Task directions:
Where the data below contains pictures, omit them; output the rest word for word.

[Items from a dataset]

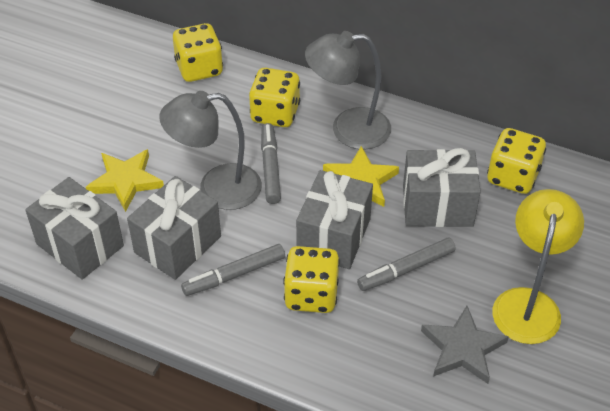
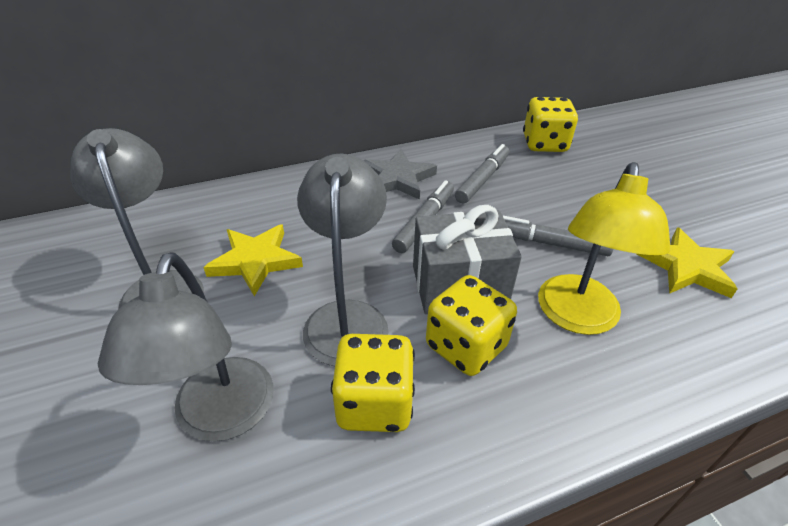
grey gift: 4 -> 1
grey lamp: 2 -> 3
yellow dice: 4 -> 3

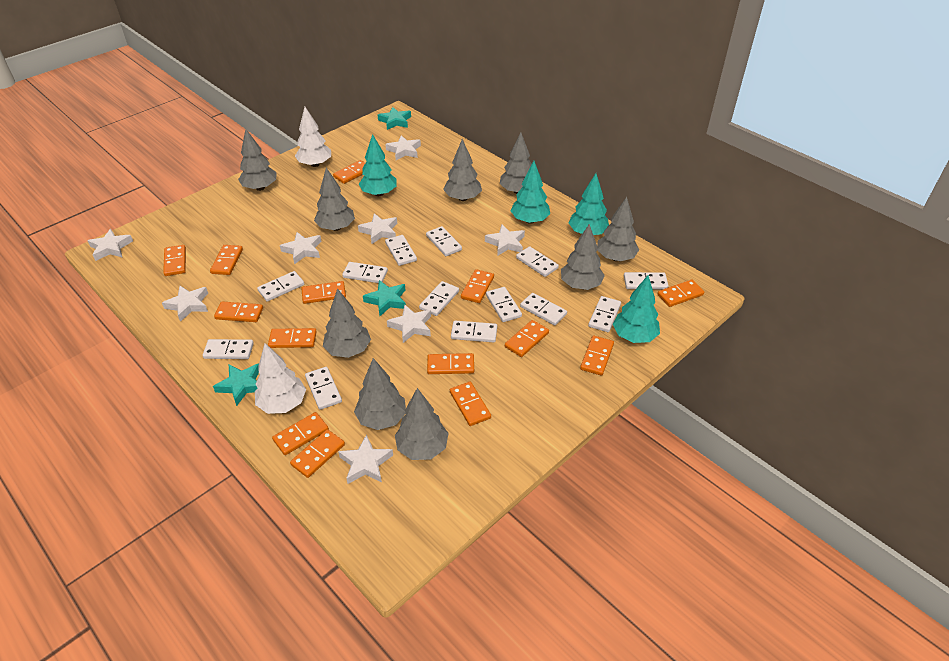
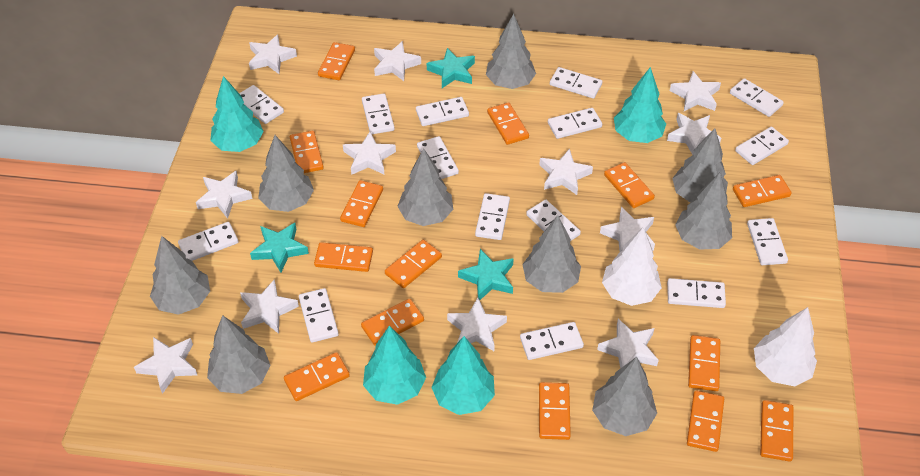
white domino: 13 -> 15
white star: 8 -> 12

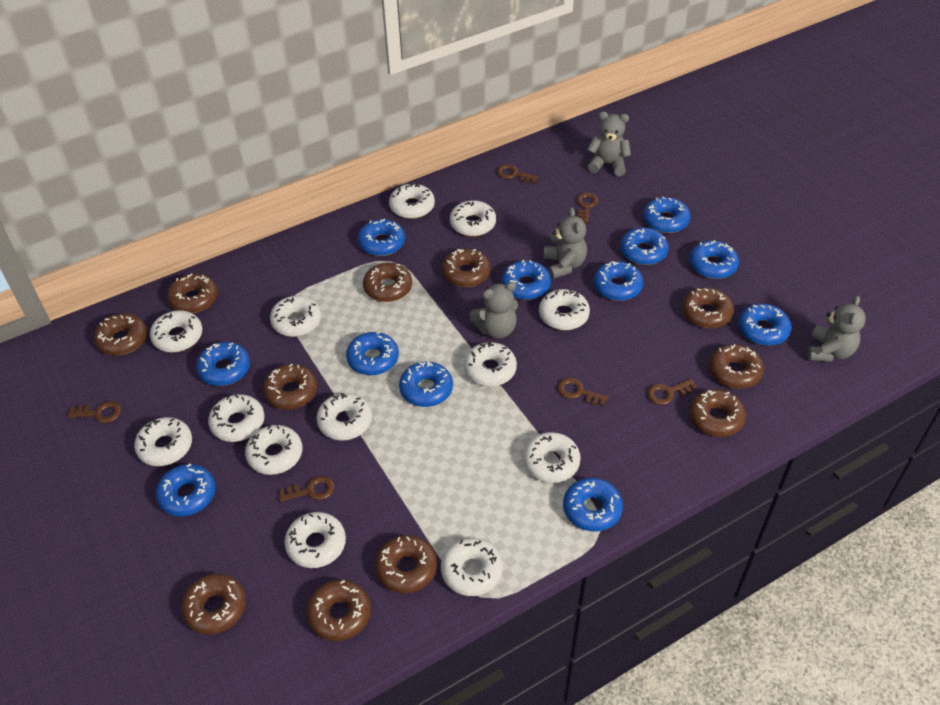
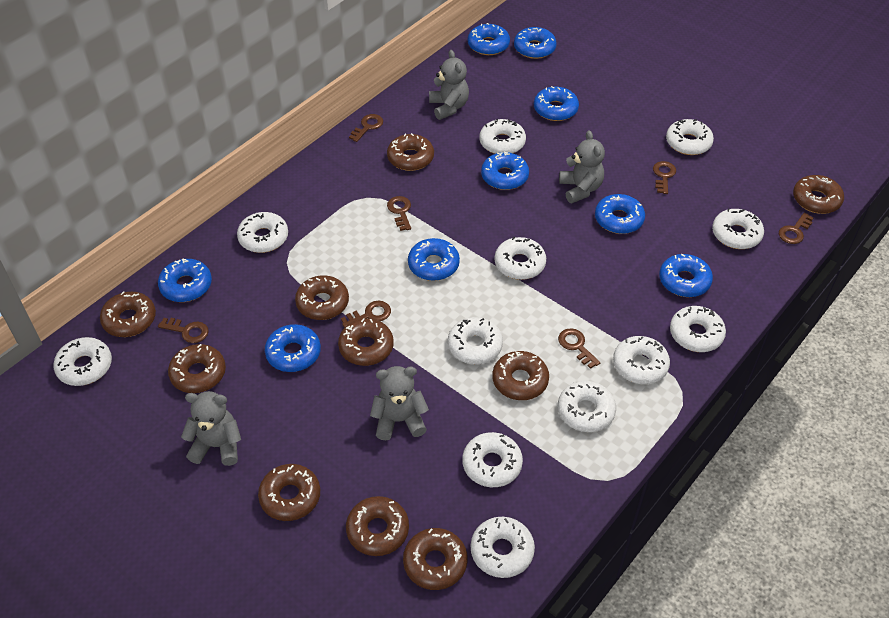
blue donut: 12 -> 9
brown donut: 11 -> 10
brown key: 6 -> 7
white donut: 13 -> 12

Answer box:
grey gift: 4 -> 1
grey lamp: 2 -> 3
yellow dice: 4 -> 3

white domino: 13 -> 15
white star: 8 -> 12

blue donut: 12 -> 9
brown donut: 11 -> 10
brown key: 6 -> 7
white donut: 13 -> 12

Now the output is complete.